── Exercise data ──

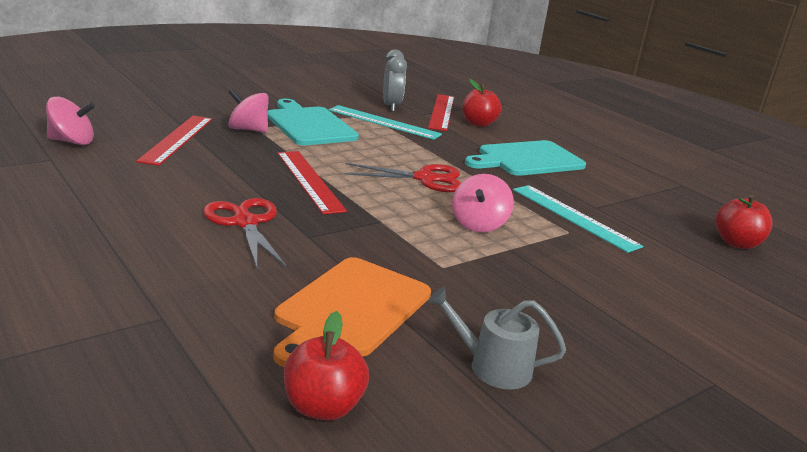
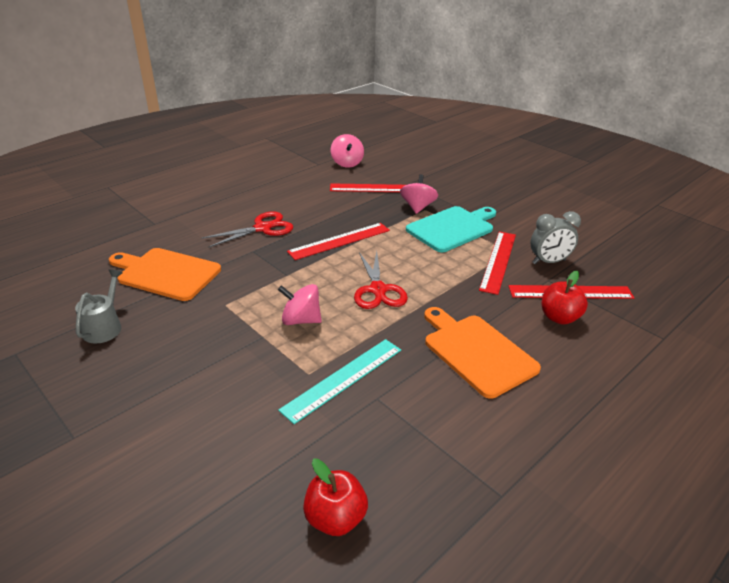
camera: 85 degrees right, 10 degrees up
(323, 407) = (77, 274): red apple -> none
(384, 122) = (498, 261): turquoise ruler -> red ruler
(527, 159) = (477, 352): turquoise cutting board -> orange cutting board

───

* _What you should do_: Copy exactly the lines that run from the one with "(384, 122) = (498, 261): turquoise" to the last line of the material, including both.

* _Solution to this task_:
(384, 122) = (498, 261): turquoise ruler -> red ruler
(527, 159) = (477, 352): turquoise cutting board -> orange cutting board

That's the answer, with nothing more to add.